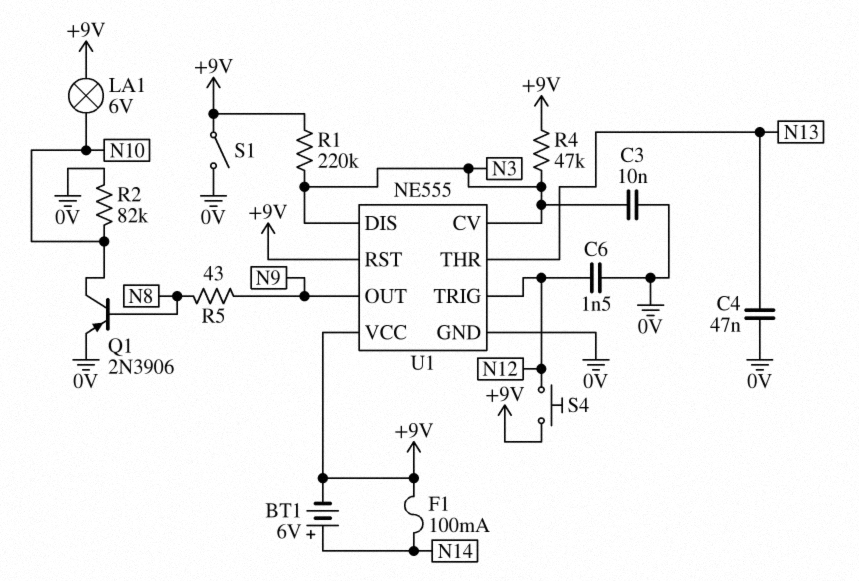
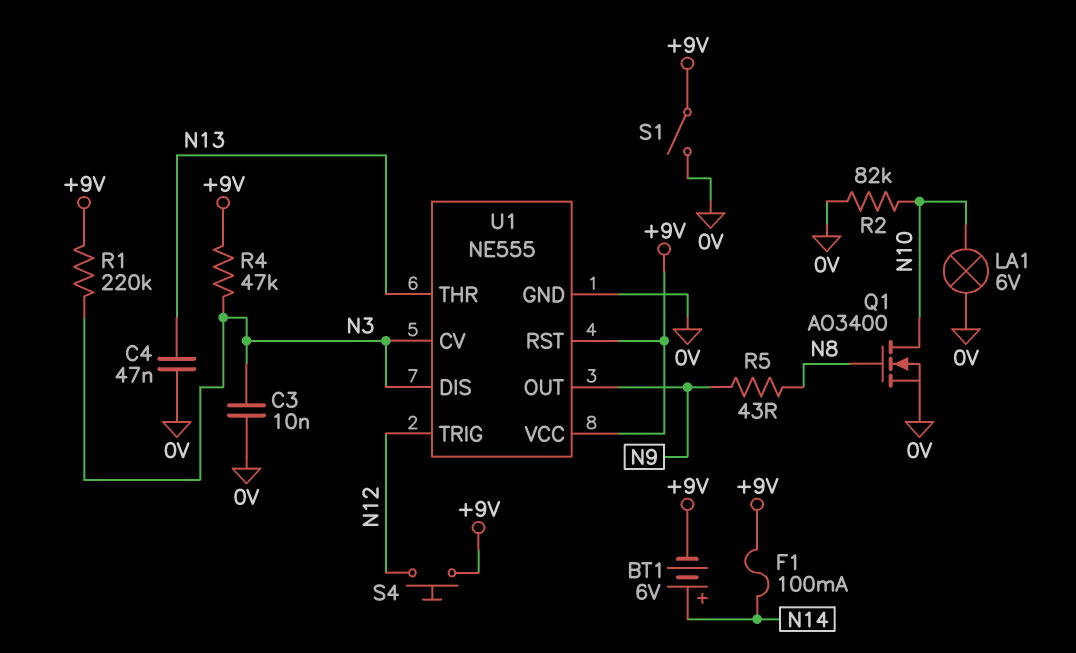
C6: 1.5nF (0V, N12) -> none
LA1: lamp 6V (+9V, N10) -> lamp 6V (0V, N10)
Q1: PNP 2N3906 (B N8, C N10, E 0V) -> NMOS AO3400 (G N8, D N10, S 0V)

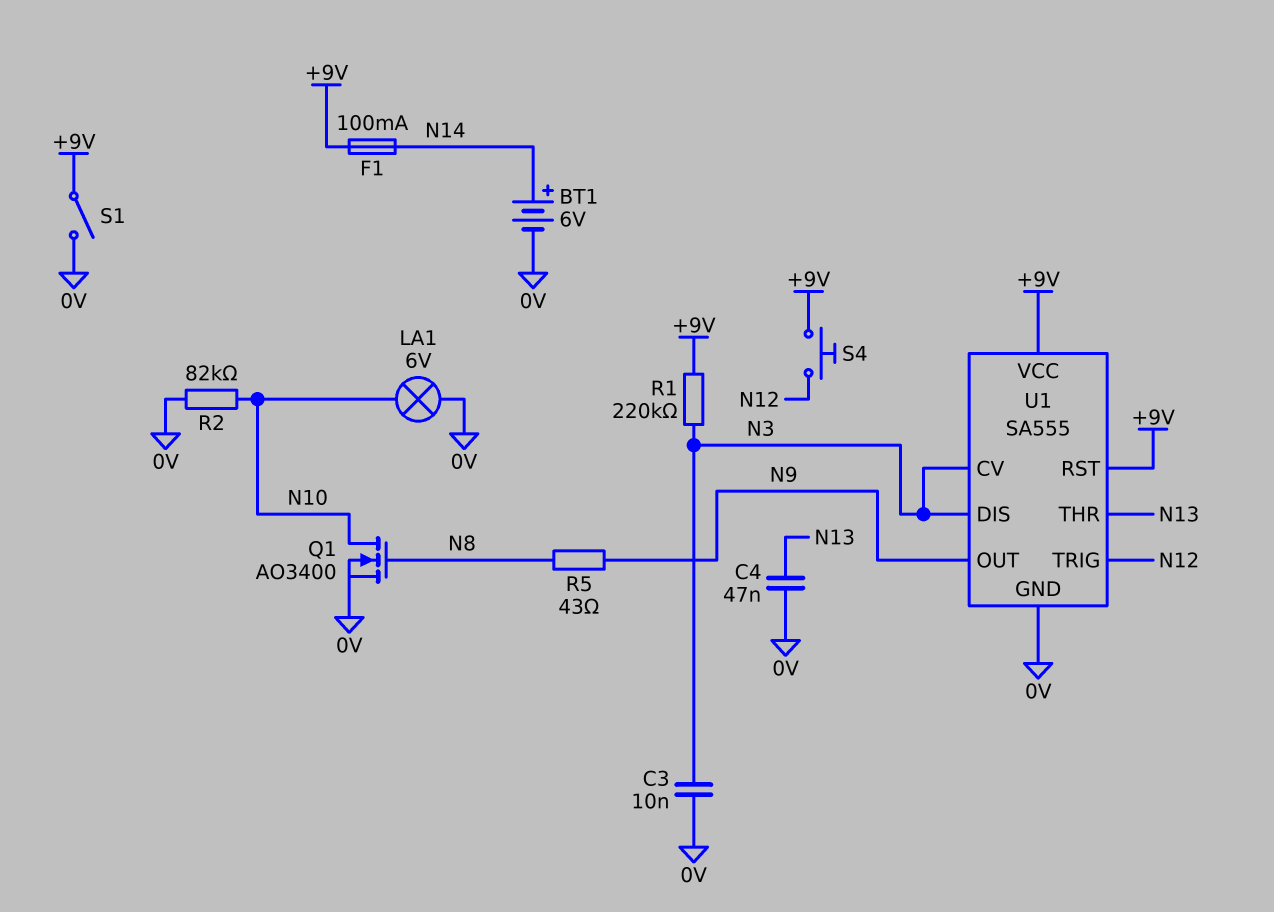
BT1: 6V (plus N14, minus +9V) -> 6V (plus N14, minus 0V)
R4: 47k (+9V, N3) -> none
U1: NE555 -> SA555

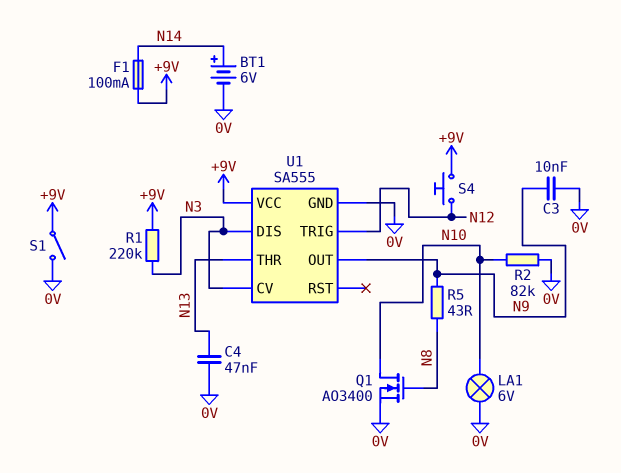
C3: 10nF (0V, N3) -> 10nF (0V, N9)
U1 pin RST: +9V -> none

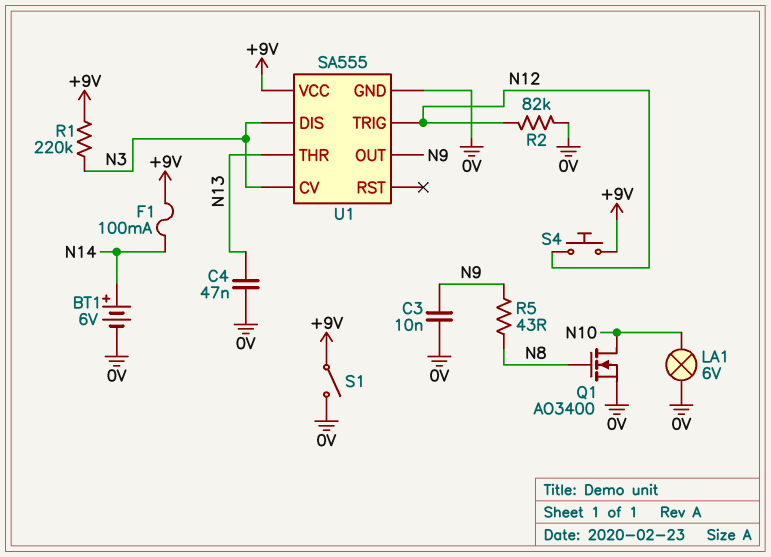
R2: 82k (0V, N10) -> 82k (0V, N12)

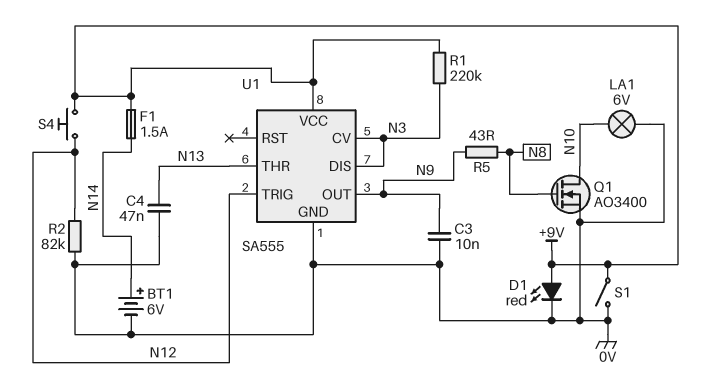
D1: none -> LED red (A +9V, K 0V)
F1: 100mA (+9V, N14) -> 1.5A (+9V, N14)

§ **Problem details**
Pull every line containing "none" from the material above.

§ **Task result**
C6: 1.5nF (0V, N12) -> none
R4: 47k (+9V, N3) -> none
U1 pin RST: +9V -> none
D1: none -> LED red (A +9V, K 0V)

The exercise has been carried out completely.